PROMPT
Pull every line with "minus" from the data.

DATA SUPPLIED
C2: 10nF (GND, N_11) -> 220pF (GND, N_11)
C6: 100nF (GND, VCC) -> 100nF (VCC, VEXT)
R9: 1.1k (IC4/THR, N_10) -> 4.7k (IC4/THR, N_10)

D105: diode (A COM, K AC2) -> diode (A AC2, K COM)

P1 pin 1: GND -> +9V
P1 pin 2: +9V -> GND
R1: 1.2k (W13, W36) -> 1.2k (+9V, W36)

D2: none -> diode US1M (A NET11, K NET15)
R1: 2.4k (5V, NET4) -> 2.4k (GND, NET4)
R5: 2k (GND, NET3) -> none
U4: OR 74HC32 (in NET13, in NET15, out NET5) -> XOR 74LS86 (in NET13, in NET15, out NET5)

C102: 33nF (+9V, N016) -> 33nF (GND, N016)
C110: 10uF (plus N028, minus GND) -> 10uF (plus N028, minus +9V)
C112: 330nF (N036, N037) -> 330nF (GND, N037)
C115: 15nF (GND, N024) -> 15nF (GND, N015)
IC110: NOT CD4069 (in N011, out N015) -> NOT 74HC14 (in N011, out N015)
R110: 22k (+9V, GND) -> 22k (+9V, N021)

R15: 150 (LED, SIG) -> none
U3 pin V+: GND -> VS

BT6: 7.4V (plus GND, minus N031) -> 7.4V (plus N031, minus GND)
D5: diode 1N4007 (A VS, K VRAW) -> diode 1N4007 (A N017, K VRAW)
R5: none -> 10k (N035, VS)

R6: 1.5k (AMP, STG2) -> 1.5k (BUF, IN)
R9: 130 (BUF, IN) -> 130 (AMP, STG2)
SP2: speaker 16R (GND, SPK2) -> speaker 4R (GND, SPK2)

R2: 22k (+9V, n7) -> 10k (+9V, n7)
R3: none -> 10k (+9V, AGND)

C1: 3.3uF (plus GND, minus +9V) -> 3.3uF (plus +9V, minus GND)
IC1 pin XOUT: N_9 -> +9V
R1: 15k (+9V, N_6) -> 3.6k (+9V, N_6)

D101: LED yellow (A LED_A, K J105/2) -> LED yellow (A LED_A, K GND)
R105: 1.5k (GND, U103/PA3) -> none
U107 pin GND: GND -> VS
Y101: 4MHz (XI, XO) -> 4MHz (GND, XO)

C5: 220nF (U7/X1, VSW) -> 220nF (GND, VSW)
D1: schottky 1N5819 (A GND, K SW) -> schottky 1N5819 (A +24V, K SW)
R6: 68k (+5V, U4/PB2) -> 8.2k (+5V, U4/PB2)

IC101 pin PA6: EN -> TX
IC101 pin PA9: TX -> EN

RESPONSE TO THE EXERCISE
C110: 10uF (plus N028, minus GND) -> 10uF (plus N028, minus +9V)
BT6: 7.4V (plus GND, minus N031) -> 7.4V (plus N031, minus GND)
C1: 3.3uF (plus GND, minus +9V) -> 3.3uF (plus +9V, minus GND)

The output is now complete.